→ Brief:
Write out all the data verbatim. Skip images.

→ Data below:
^^^^^^^^^^^^^^^^
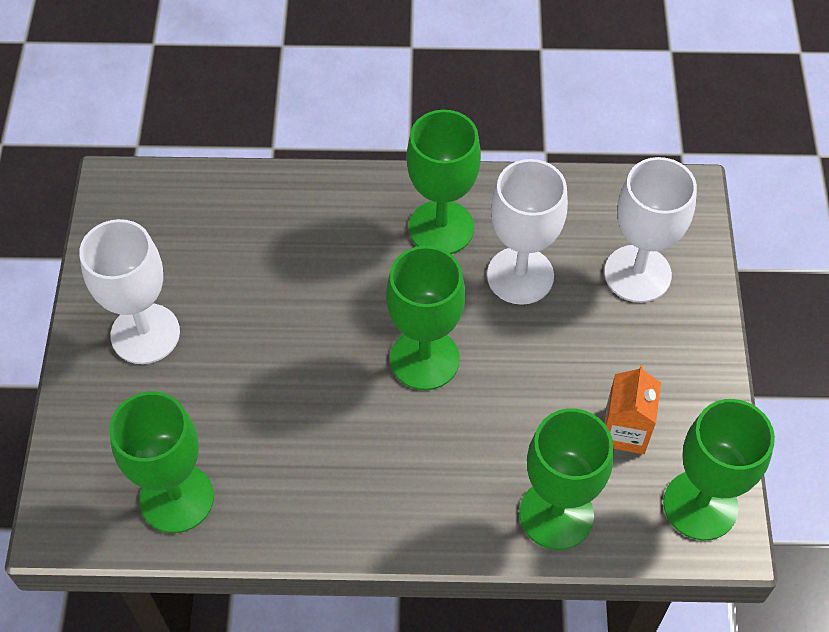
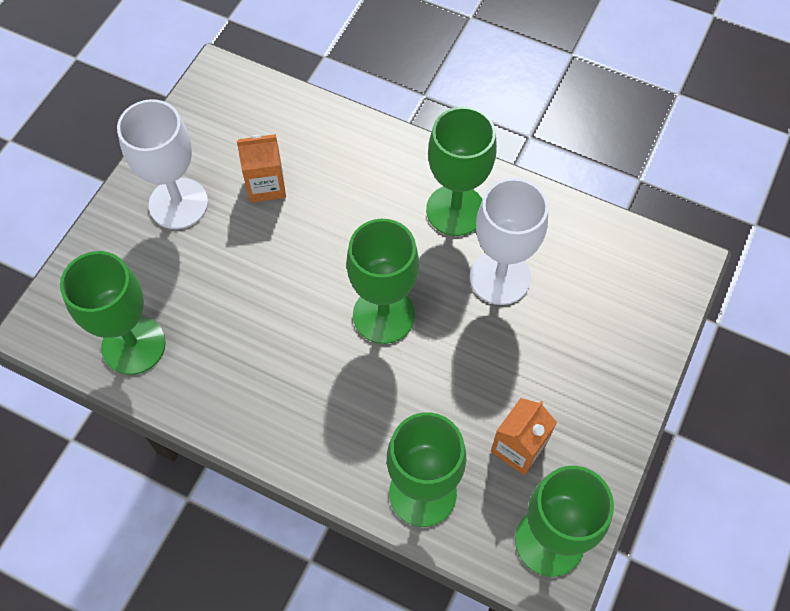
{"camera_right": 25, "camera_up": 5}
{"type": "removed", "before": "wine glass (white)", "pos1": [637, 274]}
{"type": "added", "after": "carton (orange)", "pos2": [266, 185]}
^^^^^^^^^^^^^^^^
→ Answer for this exercise:
{"camera_right": 25, "camera_up": 5}
{"type": "removed", "before": "wine glass (white)", "pos1": [637, 274]}
{"type": "added", "after": "carton (orange)", "pos2": [266, 185]}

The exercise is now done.